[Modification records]
=======

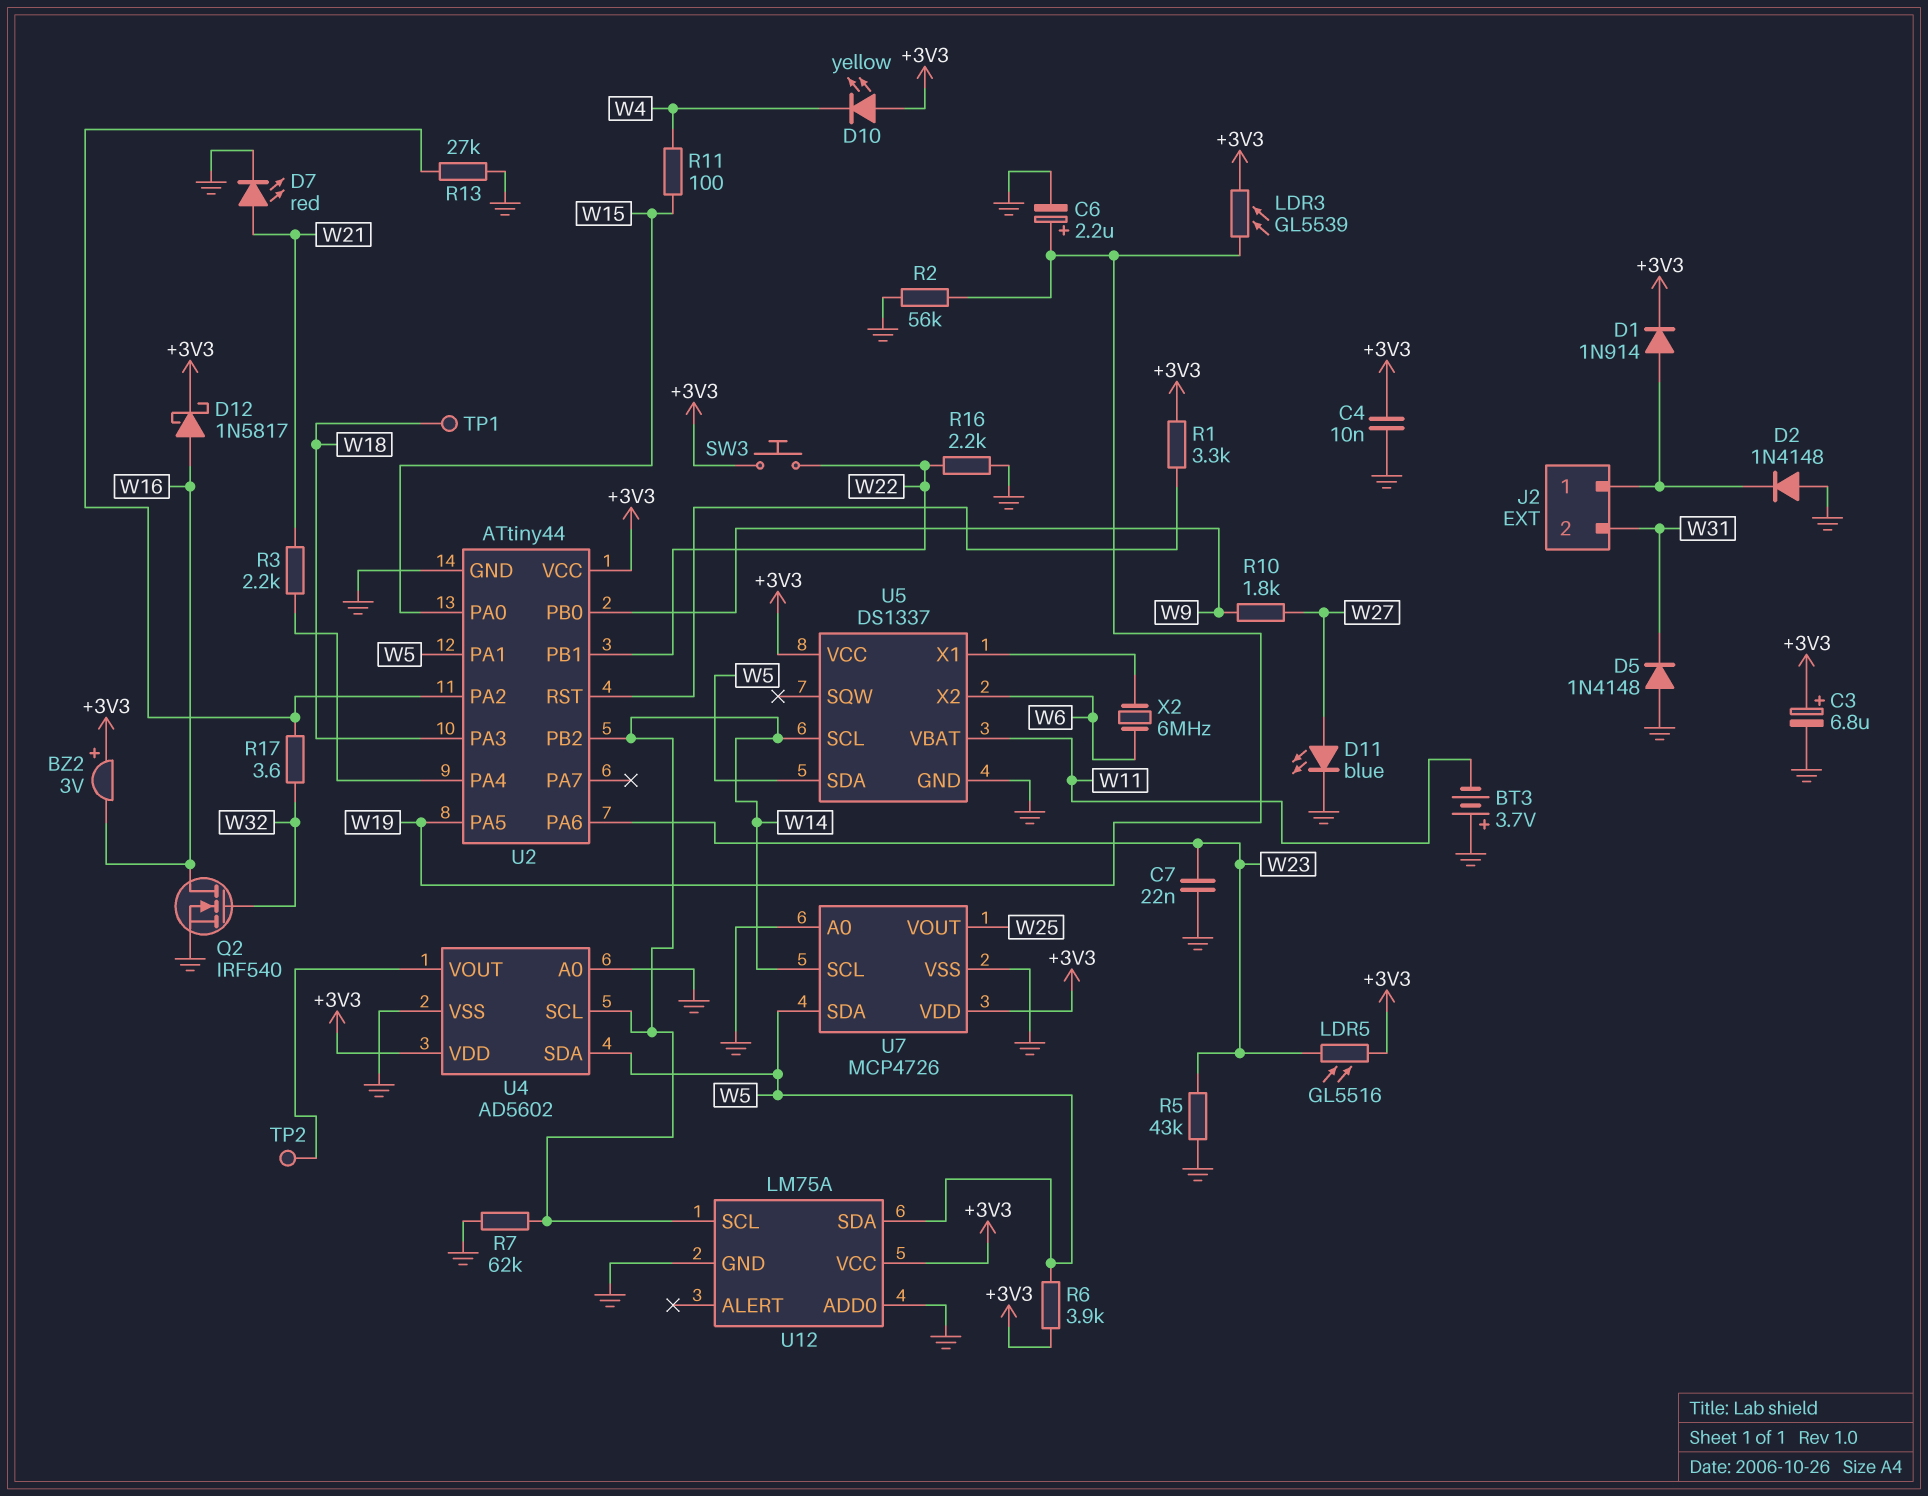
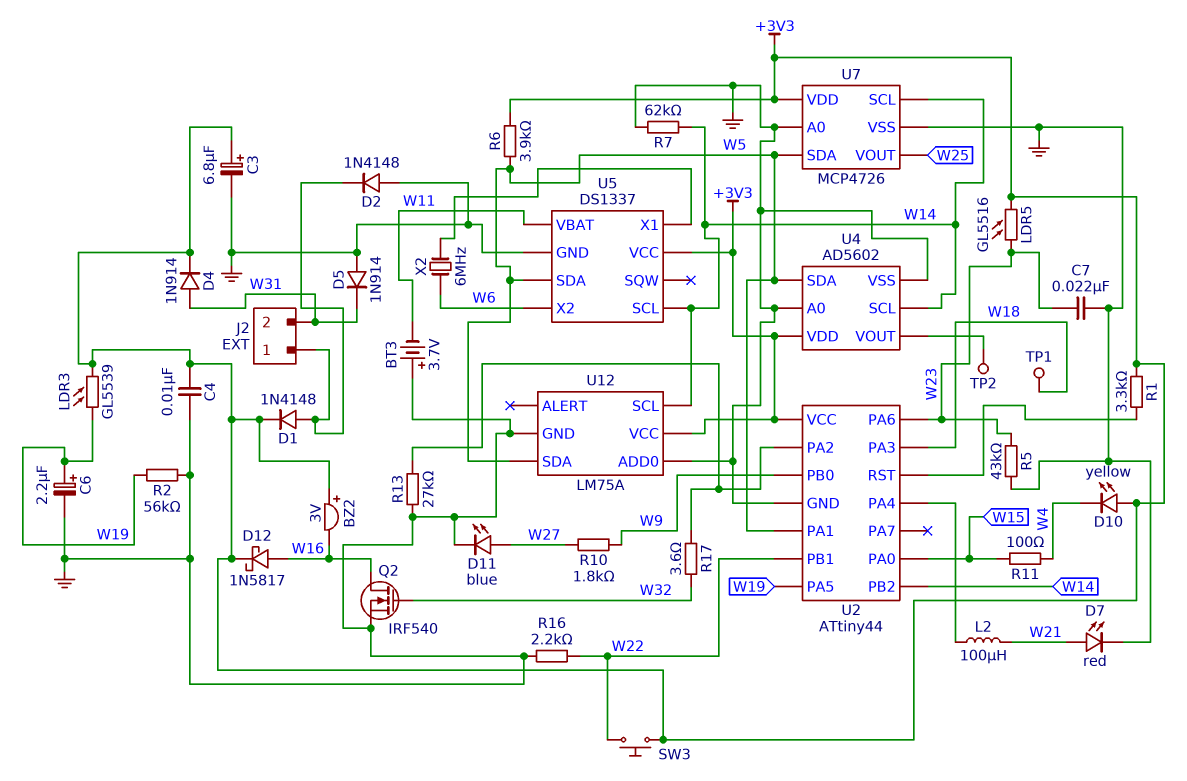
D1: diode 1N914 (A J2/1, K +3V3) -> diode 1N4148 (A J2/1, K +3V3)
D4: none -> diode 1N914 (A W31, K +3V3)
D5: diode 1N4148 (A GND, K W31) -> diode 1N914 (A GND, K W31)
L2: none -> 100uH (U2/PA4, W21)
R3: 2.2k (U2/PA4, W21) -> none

=======

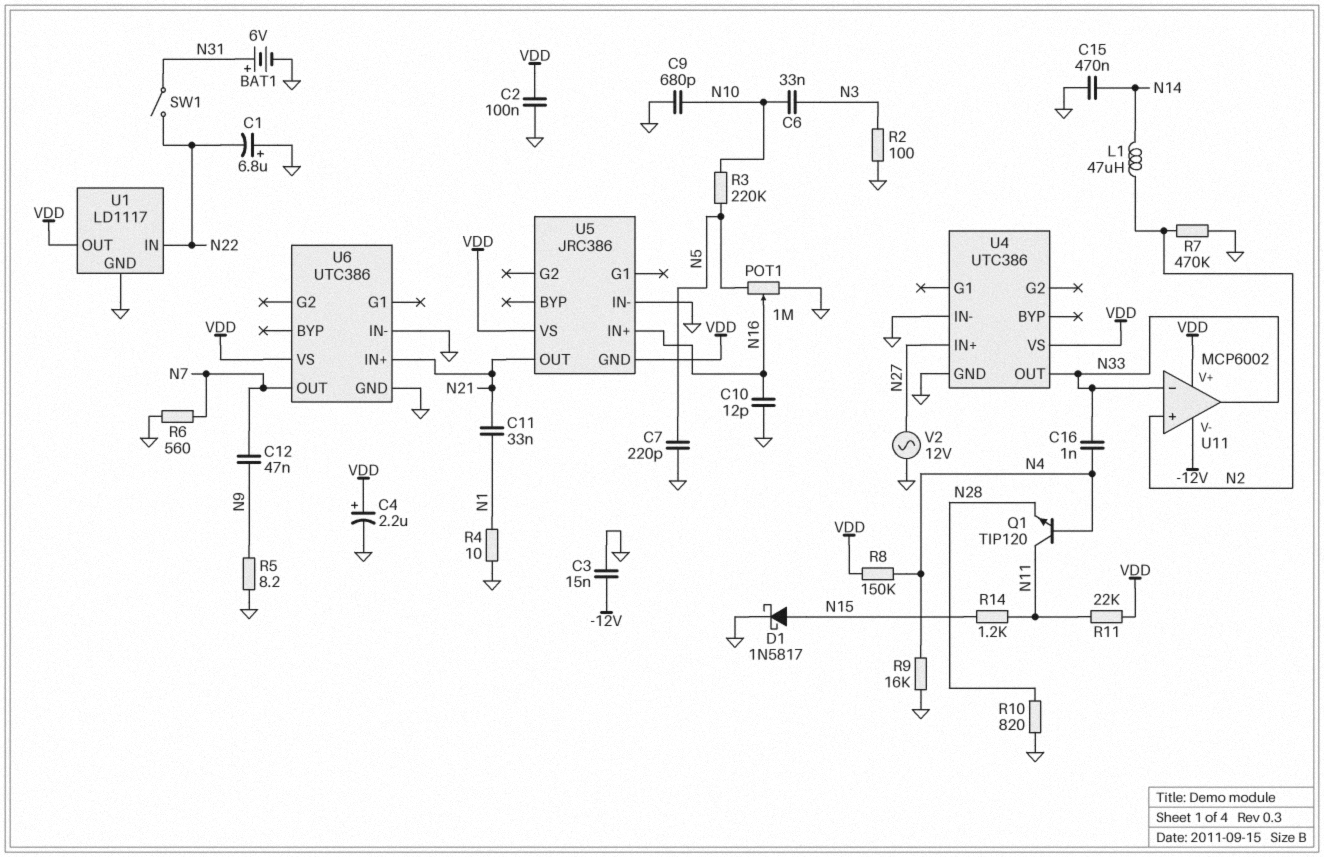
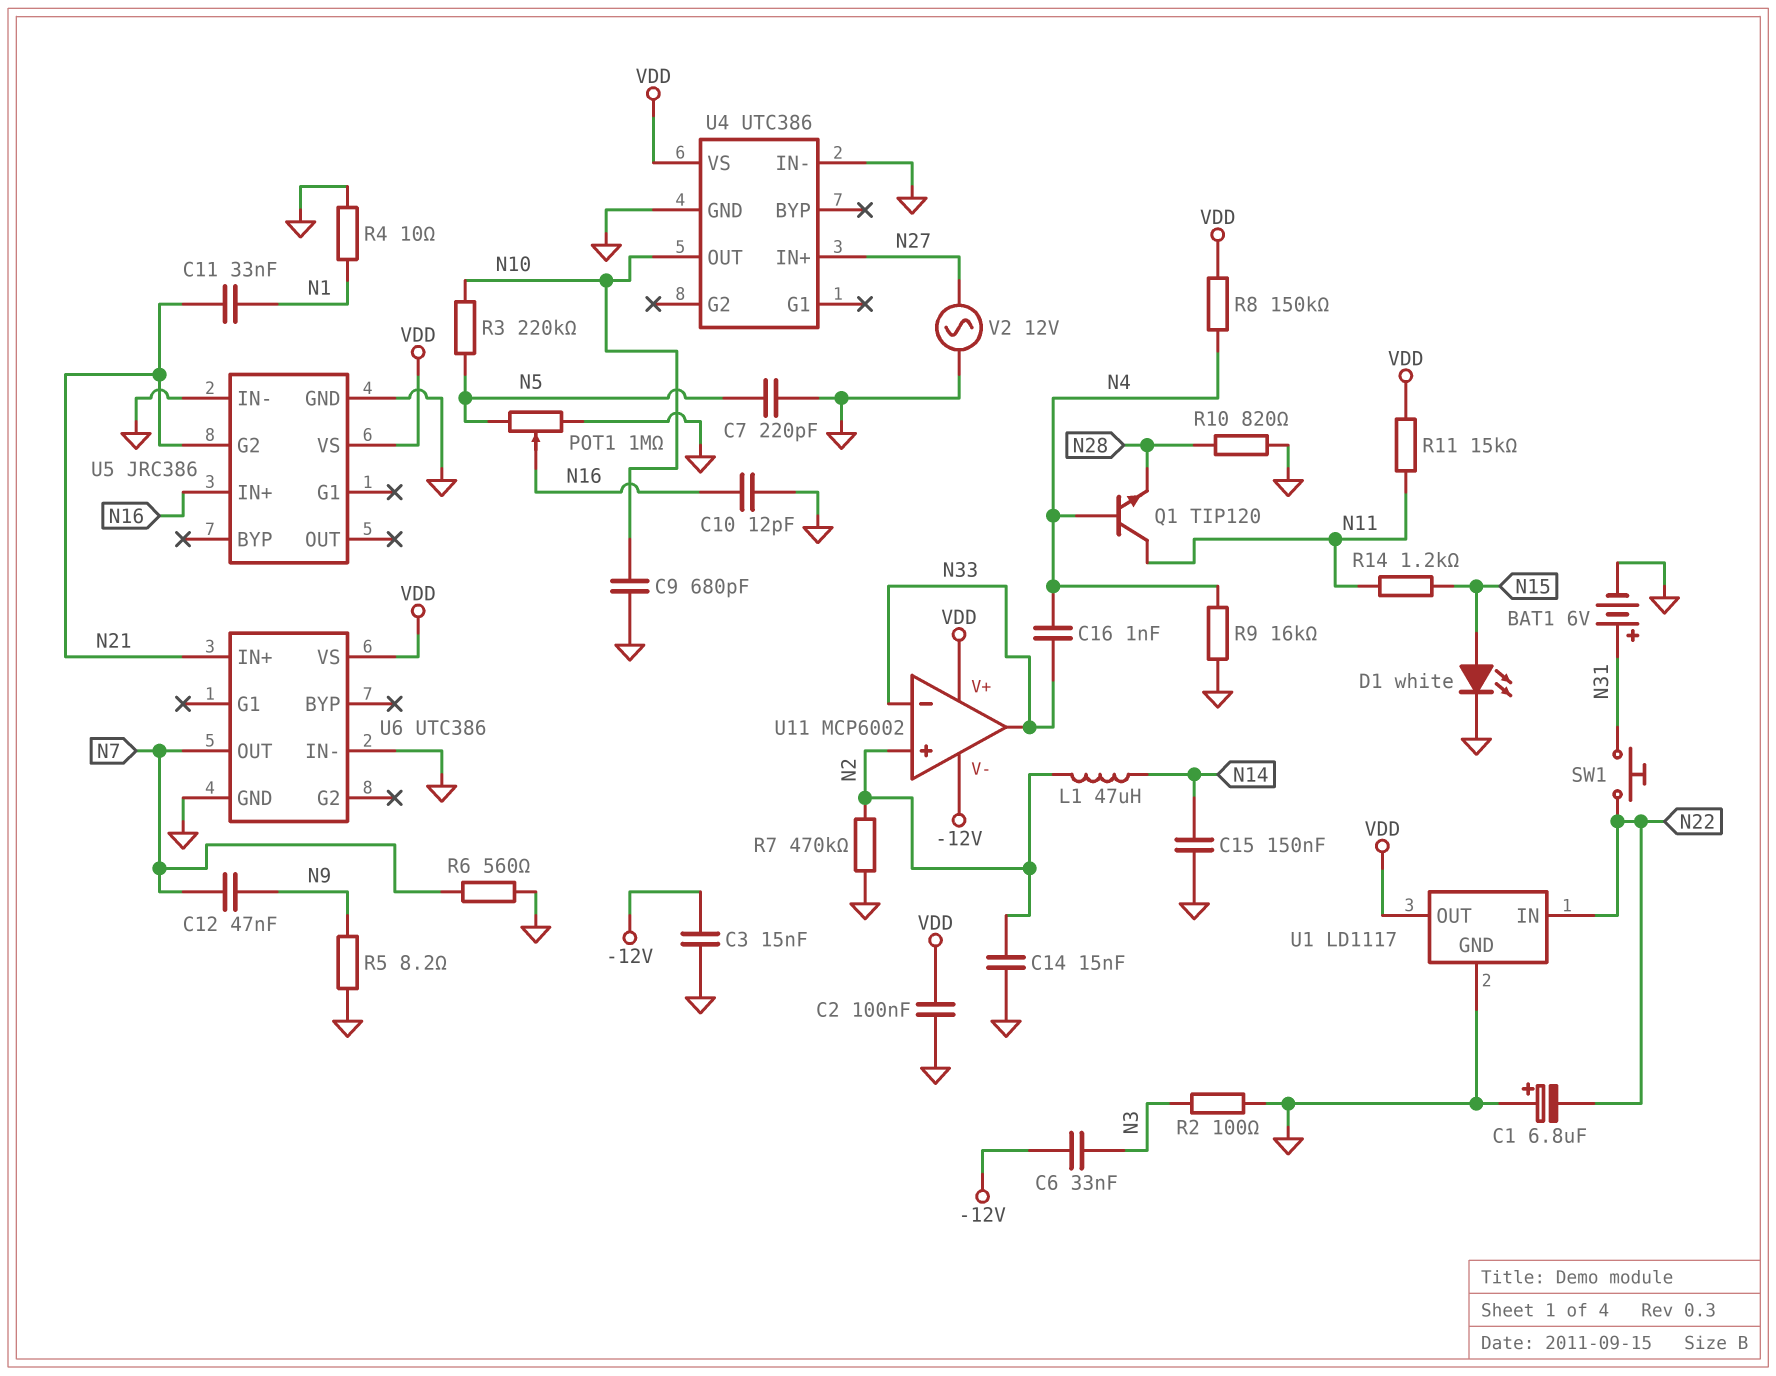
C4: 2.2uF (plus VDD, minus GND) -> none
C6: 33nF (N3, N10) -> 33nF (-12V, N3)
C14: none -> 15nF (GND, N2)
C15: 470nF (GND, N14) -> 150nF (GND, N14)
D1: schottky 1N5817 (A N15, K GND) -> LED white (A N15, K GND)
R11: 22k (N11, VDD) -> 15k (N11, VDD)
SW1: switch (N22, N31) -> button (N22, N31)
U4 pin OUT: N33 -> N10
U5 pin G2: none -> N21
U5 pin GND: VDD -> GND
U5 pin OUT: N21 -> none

=======

→ **What to produce**: Using the data above, repeat exactly the lines that begin at the line with "C15: 470nF (GND, N14) -> 150nF (GND, N14)" and end at the line with "U5 pin OUT: N21 -> none", both ends included.

→ **Final answer**:
C15: 470nF (GND, N14) -> 150nF (GND, N14)
D1: schottky 1N5817 (A N15, K GND) -> LED white (A N15, K GND)
R11: 22k (N11, VDD) -> 15k (N11, VDD)
SW1: switch (N22, N31) -> button (N22, N31)
U4 pin OUT: N33 -> N10
U5 pin G2: none -> N21
U5 pin GND: VDD -> GND
U5 pin OUT: N21 -> none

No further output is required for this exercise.